**What is expected**
Where the records hold the string "plate", show the whole line it sits on.

▼▼▼

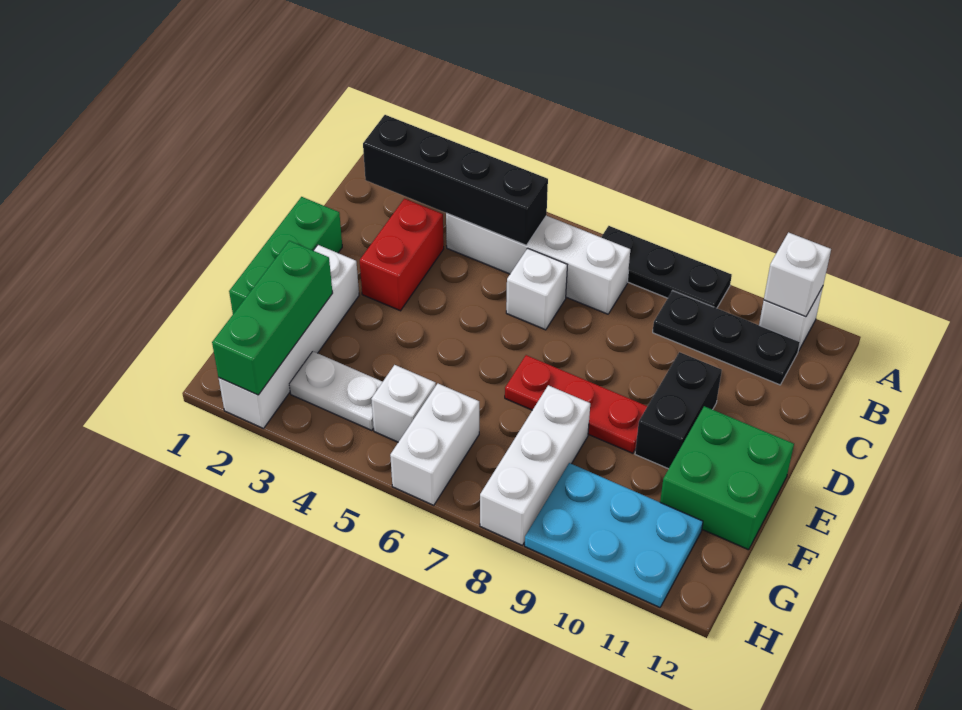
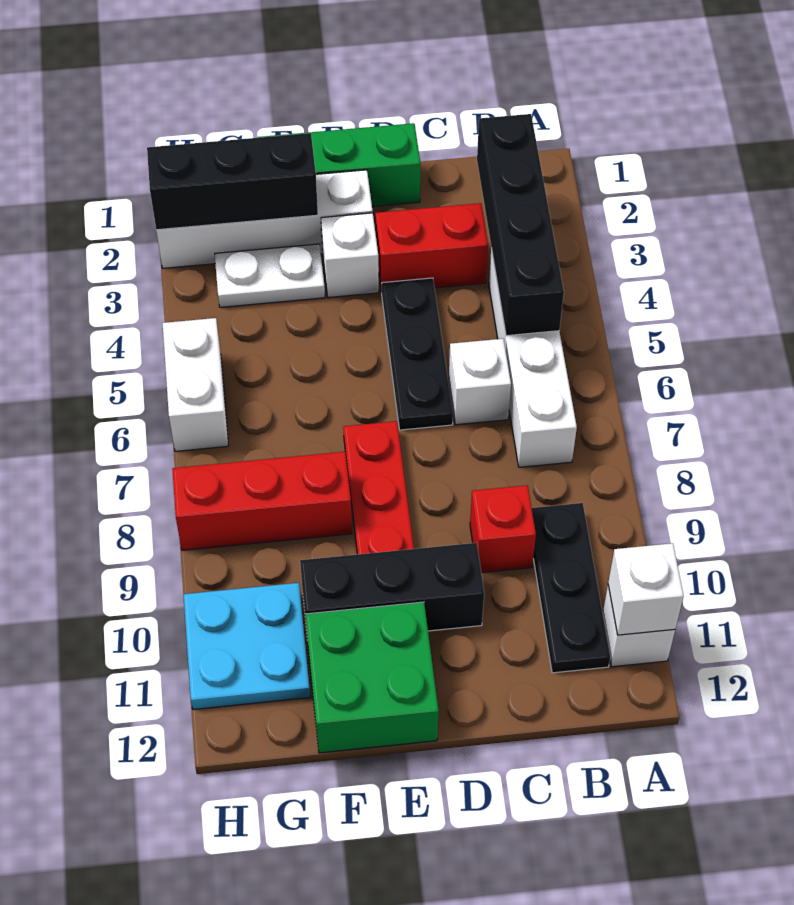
black plate A7:A9 level 1 -> black plate D4:D6 level 1
none -> red brick C9 level 1
black brick D10:E10 level 1 -> black brick D10:F10 level 1
green brick F2:H2 level 2 -> black brick F2:H2 level 2
white brick F8:H8 level 1 -> red brick F8:H8 level 1
white plate G3:G4 level 1 -> white plate F3:G3 level 1
white brick G5 level 1 -> white brick E3 level 1
white brick G6:H6 level 1 -> white brick H5:H6 level 1
cyan plate G9:H11 level 1 -> cyan plate G10:H11 level 1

▲▲▲

**Answer section**
black plate A7:A9 level 1 -> black plate D4:D6 level 1
white plate G3:G4 level 1 -> white plate F3:G3 level 1
cyan plate G9:H11 level 1 -> cyan plate G10:H11 level 1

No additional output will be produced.